▸ **Problem statement**
In the data below, find every line with the string "orange" and pull it out.

▸ **Material shown**
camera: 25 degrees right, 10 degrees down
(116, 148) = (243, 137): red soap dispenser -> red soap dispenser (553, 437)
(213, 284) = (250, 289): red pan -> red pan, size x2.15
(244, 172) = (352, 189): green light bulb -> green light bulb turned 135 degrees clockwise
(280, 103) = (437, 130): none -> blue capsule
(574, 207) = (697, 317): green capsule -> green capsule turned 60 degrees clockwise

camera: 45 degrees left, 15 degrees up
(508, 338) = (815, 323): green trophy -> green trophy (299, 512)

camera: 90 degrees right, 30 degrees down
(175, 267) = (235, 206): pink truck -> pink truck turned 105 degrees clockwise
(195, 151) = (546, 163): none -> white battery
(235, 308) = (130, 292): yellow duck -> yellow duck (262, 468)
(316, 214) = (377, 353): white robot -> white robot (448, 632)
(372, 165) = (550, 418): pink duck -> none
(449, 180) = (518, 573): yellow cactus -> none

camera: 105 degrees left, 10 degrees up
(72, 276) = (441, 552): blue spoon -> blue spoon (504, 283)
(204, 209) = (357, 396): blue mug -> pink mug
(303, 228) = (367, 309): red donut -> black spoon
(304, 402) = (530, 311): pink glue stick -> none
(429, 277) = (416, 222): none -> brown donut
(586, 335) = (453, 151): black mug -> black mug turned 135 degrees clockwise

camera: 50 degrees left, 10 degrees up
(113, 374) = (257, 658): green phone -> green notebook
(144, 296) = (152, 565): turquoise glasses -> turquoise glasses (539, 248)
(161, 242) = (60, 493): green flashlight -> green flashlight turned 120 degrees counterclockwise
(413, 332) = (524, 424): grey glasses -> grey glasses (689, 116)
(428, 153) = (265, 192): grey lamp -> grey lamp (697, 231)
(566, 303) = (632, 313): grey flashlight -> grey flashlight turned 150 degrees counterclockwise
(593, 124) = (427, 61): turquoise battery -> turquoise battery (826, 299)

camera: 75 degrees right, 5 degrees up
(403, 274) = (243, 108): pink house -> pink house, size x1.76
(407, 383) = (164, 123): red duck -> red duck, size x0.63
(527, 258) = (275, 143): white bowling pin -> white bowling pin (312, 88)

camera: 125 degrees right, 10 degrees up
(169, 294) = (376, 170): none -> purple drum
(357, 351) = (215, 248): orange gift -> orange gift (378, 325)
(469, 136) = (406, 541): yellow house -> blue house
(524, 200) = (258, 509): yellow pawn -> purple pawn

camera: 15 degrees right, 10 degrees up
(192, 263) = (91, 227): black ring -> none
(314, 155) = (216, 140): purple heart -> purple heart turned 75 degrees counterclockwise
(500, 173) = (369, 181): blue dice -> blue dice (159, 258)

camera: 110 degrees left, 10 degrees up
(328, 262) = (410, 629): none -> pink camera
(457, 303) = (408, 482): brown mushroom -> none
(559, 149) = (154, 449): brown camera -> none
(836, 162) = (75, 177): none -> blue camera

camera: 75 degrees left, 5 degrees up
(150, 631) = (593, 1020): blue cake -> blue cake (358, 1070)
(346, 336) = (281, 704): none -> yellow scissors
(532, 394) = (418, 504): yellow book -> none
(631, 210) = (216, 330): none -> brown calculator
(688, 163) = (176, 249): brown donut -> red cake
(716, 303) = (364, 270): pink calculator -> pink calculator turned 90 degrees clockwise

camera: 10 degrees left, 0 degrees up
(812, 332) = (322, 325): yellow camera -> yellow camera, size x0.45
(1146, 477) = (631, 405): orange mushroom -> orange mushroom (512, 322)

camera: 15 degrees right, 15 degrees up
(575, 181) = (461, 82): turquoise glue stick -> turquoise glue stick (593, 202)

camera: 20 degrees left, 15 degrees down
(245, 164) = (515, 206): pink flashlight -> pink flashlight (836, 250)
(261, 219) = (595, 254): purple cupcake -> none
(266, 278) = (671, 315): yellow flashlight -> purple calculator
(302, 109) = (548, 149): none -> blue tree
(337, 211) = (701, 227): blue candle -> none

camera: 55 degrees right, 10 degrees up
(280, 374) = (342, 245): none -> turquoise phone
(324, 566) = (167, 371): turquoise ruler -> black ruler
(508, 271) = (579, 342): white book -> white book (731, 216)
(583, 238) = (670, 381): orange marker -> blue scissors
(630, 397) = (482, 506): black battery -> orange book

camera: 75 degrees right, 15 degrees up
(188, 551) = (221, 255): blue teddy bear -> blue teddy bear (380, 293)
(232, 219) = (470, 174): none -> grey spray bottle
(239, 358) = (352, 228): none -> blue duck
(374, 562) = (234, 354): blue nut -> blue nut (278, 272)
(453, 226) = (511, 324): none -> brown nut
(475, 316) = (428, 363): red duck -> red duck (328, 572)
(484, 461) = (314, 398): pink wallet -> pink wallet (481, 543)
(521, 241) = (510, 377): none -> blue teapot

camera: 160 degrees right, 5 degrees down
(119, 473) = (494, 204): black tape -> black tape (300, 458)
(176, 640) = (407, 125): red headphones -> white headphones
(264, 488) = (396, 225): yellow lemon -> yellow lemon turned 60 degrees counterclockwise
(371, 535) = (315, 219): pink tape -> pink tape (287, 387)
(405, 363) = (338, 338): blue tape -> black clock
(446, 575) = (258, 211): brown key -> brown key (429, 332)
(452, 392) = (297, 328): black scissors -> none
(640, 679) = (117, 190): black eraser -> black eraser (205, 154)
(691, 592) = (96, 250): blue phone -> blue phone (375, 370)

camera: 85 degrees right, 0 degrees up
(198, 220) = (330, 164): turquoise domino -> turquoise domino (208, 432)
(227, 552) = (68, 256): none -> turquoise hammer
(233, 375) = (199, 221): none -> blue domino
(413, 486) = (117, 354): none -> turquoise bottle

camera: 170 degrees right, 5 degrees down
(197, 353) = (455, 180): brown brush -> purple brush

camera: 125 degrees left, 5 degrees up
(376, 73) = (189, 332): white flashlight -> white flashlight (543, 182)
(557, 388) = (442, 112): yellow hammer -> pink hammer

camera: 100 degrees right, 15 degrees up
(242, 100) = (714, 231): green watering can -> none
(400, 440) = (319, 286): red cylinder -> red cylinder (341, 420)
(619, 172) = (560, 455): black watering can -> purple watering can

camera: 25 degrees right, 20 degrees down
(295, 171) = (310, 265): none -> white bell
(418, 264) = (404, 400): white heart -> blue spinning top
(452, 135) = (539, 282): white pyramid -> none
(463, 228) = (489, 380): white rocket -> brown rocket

▸ **Reply to the exercise**
(357, 351) = (215, 248): orange gift -> orange gift (378, 325)
(1146, 477) = (631, 405): orange mushroom -> orange mushroom (512, 322)
(583, 238) = (670, 381): orange marker -> blue scissors
(630, 397) = (482, 506): black battery -> orange book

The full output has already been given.